> Task instructions
Copy each of the following entries verbatim, keeping every line and its original order.

═══ Source records

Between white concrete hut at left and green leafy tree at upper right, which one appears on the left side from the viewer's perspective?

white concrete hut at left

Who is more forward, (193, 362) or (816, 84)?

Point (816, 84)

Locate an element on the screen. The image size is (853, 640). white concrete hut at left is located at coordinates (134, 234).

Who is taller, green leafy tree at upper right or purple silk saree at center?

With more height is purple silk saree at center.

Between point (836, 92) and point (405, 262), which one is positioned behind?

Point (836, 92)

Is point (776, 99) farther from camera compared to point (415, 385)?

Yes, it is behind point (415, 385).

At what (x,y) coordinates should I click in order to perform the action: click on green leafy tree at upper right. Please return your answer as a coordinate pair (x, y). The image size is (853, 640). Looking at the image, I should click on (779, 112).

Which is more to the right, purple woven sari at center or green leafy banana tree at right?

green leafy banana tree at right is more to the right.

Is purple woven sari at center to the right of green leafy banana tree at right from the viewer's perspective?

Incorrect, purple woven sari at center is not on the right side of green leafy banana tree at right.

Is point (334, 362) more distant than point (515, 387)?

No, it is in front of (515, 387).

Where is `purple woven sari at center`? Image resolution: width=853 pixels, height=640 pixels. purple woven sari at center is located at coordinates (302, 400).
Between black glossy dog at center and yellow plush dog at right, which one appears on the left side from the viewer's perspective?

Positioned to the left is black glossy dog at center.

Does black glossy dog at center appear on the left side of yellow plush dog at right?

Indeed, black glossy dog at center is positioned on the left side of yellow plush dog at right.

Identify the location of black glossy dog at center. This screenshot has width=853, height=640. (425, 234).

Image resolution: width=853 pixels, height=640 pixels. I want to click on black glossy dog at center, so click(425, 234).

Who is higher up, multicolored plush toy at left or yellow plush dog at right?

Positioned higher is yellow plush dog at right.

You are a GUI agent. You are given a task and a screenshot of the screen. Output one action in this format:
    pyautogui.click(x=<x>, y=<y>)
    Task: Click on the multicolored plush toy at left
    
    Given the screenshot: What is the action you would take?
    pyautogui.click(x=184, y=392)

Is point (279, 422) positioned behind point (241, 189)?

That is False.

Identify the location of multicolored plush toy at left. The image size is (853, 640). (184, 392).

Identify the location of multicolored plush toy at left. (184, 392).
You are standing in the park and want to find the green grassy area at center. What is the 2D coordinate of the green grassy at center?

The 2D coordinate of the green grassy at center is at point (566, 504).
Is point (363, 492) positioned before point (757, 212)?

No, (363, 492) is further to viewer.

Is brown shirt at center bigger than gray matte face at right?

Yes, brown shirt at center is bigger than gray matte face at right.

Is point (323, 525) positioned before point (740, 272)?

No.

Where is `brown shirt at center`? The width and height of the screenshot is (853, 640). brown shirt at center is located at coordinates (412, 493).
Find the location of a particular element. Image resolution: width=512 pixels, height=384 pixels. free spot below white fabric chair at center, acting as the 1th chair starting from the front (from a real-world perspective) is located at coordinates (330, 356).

══════

> Exercise answer
Between white concrete hut at left and green leafy tree at upper right, which one appears on the left side from the viewer's perspective?

white concrete hut at left

Who is more forward, (193, 362) or (816, 84)?

Point (816, 84)

Locate an element on the screen. The image size is (853, 640). white concrete hut at left is located at coordinates (134, 234).

Who is taller, green leafy tree at upper right or purple silk saree at center?

With more height is purple silk saree at center.

Between point (836, 92) and point (405, 262), which one is positioned behind?

Point (836, 92)

Is point (776, 99) farther from camera compared to point (415, 385)?

Yes, it is behind point (415, 385).

At what (x,y) coordinates should I click in order to perform the action: click on green leafy tree at upper right. Please return your answer as a coordinate pair (x, y). The image size is (853, 640). Looking at the image, I should click on (779, 112).

Which is more to the right, purple woven sari at center or green leafy banana tree at right?

green leafy banana tree at right is more to the right.

Is purple woven sari at center to the right of green leafy banana tree at right from the viewer's perspective?

Incorrect, purple woven sari at center is not on the right side of green leafy banana tree at right.

Is point (334, 362) more distant than point (515, 387)?

No, it is in front of (515, 387).

Where is `purple woven sari at center`? Image resolution: width=853 pixels, height=640 pixels. purple woven sari at center is located at coordinates (302, 400).
Between black glossy dog at center and yellow plush dog at right, which one appears on the left side from the viewer's perspective?

Positioned to the left is black glossy dog at center.

Does black glossy dog at center appear on the left side of yellow plush dog at right?

Indeed, black glossy dog at center is positioned on the left side of yellow plush dog at right.

Identify the location of black glossy dog at center. This screenshot has width=853, height=640. (425, 234).

Image resolution: width=853 pixels, height=640 pixels. I want to click on black glossy dog at center, so click(425, 234).

Who is higher up, multicolored plush toy at left or yellow plush dog at right?

Positioned higher is yellow plush dog at right.

You are a GUI agent. You are given a task and a screenshot of the screen. Output one action in this format:
    pyautogui.click(x=<x>, y=<y>)
    Task: Click on the multicolored plush toy at left
    
    Given the screenshot: What is the action you would take?
    pyautogui.click(x=184, y=392)

Is point (279, 422) positioned behind point (241, 189)?

That is False.

Identify the location of multicolored plush toy at left. The image size is (853, 640). (184, 392).

Identify the location of multicolored plush toy at left. (184, 392).
You are standing in the park and want to find the green grassy area at center. What is the 2D coordinate of the green grassy at center?

The 2D coordinate of the green grassy at center is at point (566, 504).
Is point (363, 492) positioned before point (757, 212)?

No, (363, 492) is further to viewer.

Is brown shirt at center bigger than gray matte face at right?

Yes, brown shirt at center is bigger than gray matte face at right.

Is point (323, 525) positioned before point (740, 272)?

No.

Where is `brown shirt at center`? The width and height of the screenshot is (853, 640). brown shirt at center is located at coordinates (412, 493).
Find the location of a particular element. Image resolution: width=512 pixels, height=384 pixels. free spot below white fabric chair at center, acting as the 1th chair starting from the front (from a real-world perspective) is located at coordinates (330, 356).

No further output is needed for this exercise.